Restate the data exactly as given and keep the pictures out.

(Supplied records begins)

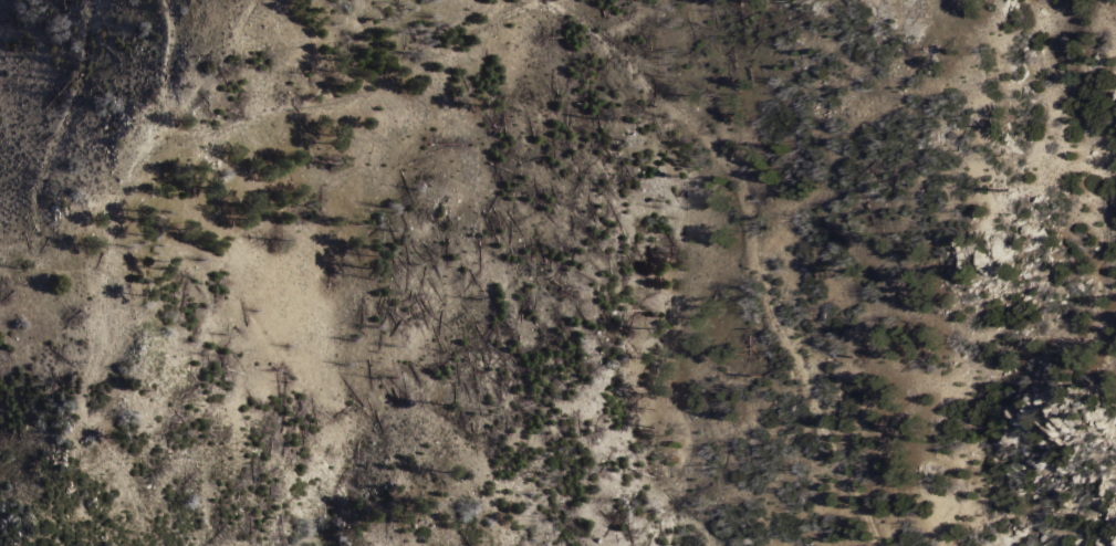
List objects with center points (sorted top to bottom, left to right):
road: (598, 39)
road: (217, 65)
road: (687, 519)

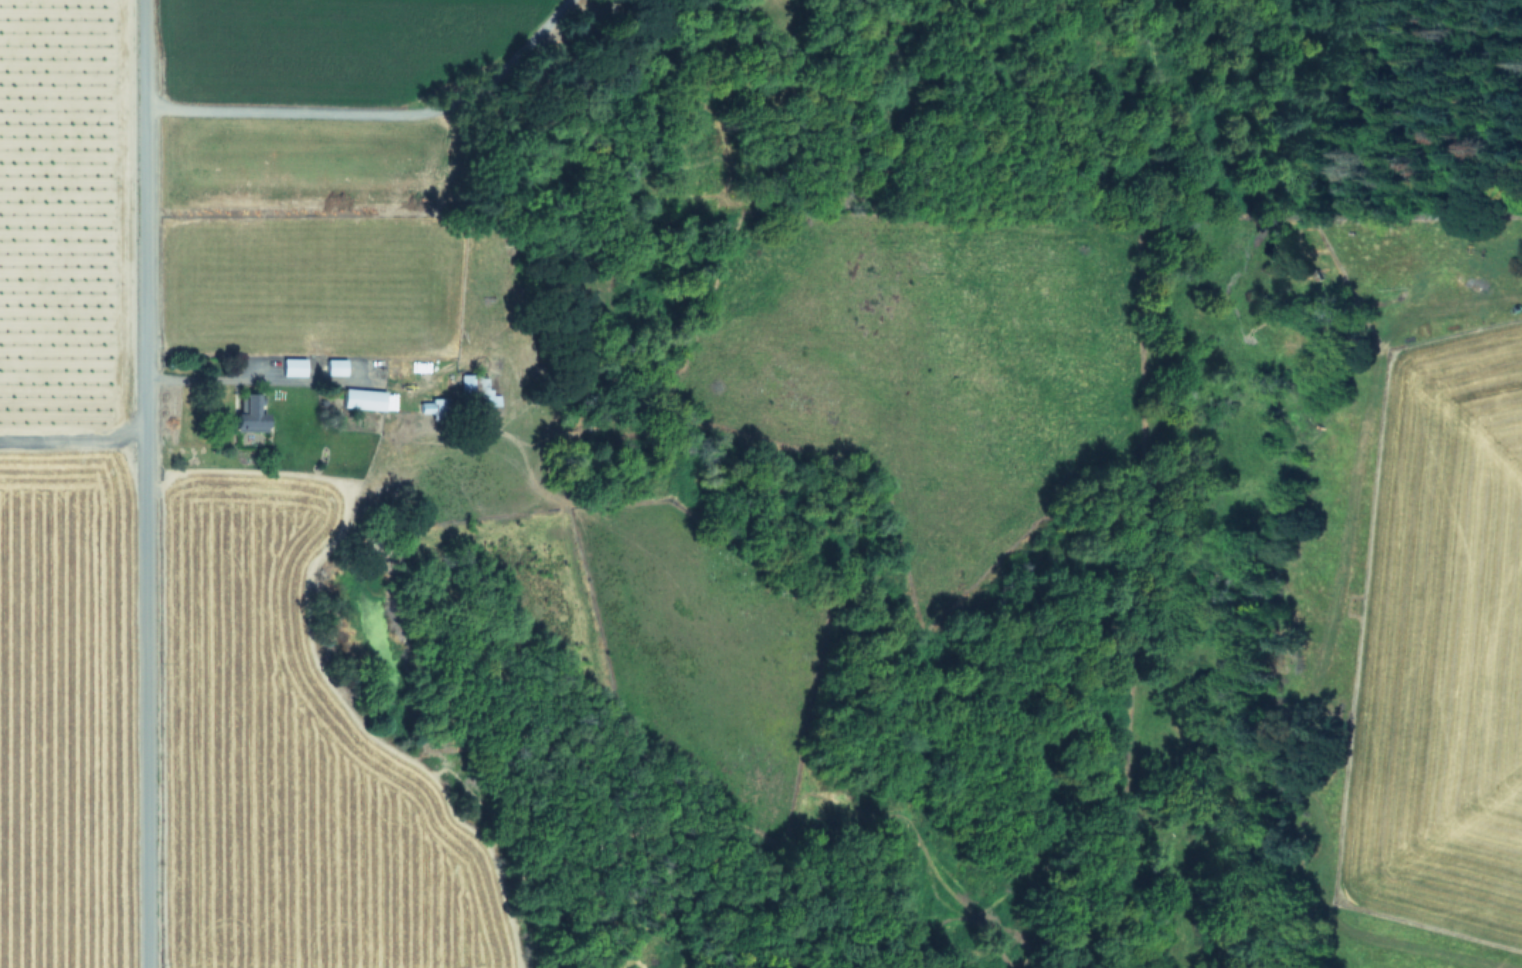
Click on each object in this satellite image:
road: (372, 110)
building: (292, 366)
building: (335, 366)
road: (197, 376)
building: (465, 383)
building: (484, 392)
building: (362, 398)
building: (434, 406)
building: (249, 414)
crop: (323, 472)
road: (142, 484)
river: (1084, 505)
crop: (1440, 619)

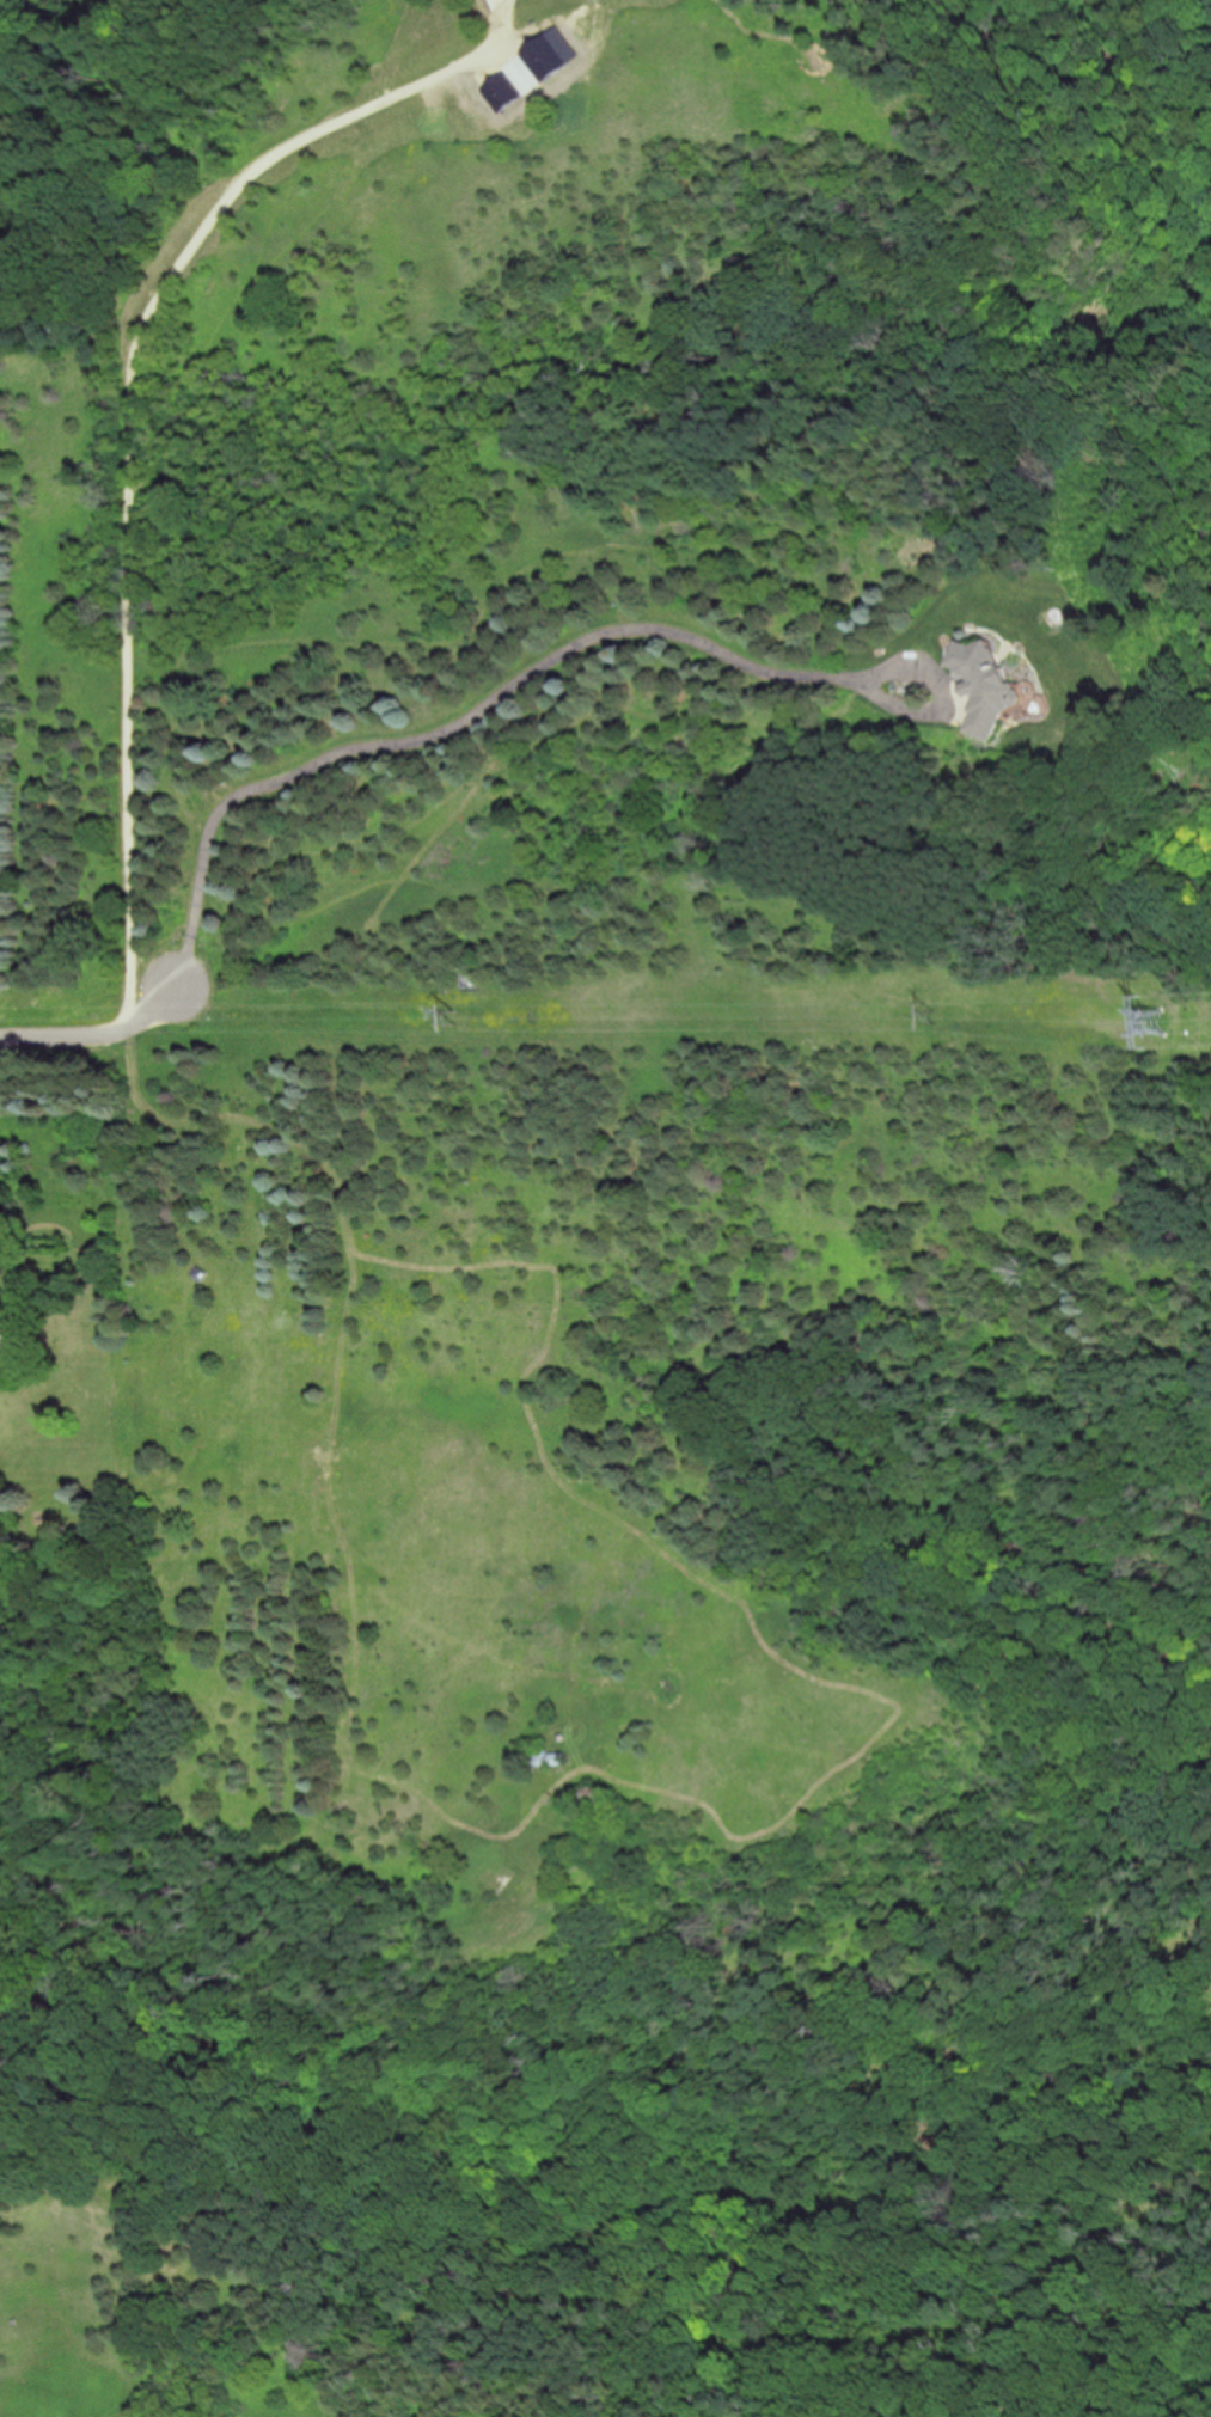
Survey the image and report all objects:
road: (127, 416)
building: (984, 687)
road: (500, 698)
power tower: (457, 1016)
power tower: (937, 1017)
power tower: (1154, 1022)
road: (97, 1027)
building: (4, 1340)
building: (549, 1758)
building: (597, 1799)

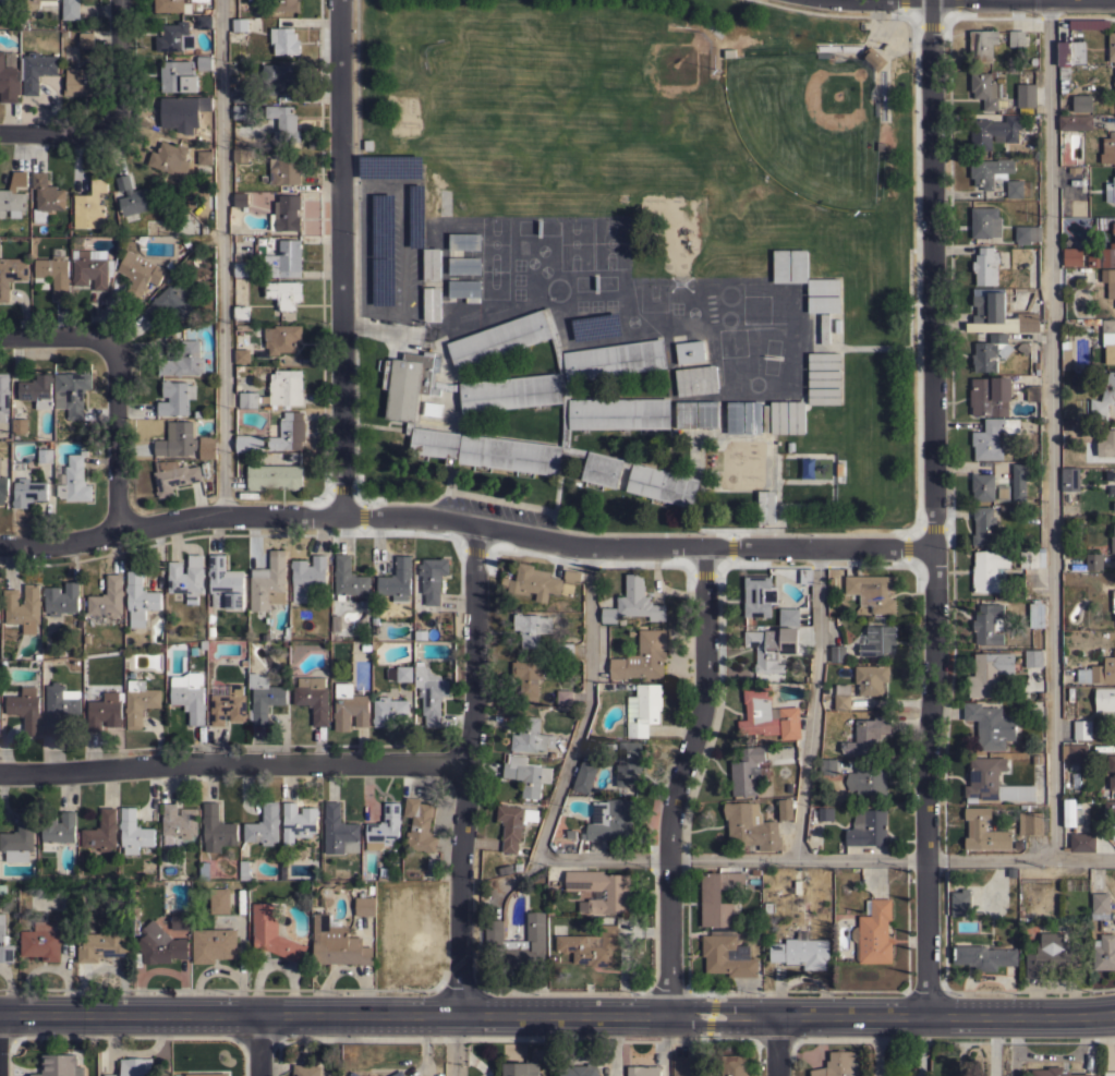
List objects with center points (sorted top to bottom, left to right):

(Supplied records ends)

> Answer to this task
List objects with center points (sorted top to bottom, left to right):
road: (598, 39)
road: (217, 65)
road: (687, 519)

Click on each object in this satellite image:
road: (372, 110)
building: (292, 366)
building: (335, 366)
road: (197, 376)
building: (465, 383)
building: (484, 392)
building: (362, 398)
building: (434, 406)
building: (249, 414)
crop: (323, 472)
road: (142, 484)
river: (1084, 505)
crop: (1440, 619)

Survey the image and report all objects:
road: (127, 416)
building: (984, 687)
road: (500, 698)
power tower: (457, 1016)
power tower: (937, 1017)
power tower: (1154, 1022)
road: (97, 1027)
building: (4, 1340)
building: (549, 1758)
building: (597, 1799)

List objects with center points (sorted top to bottom, left to right):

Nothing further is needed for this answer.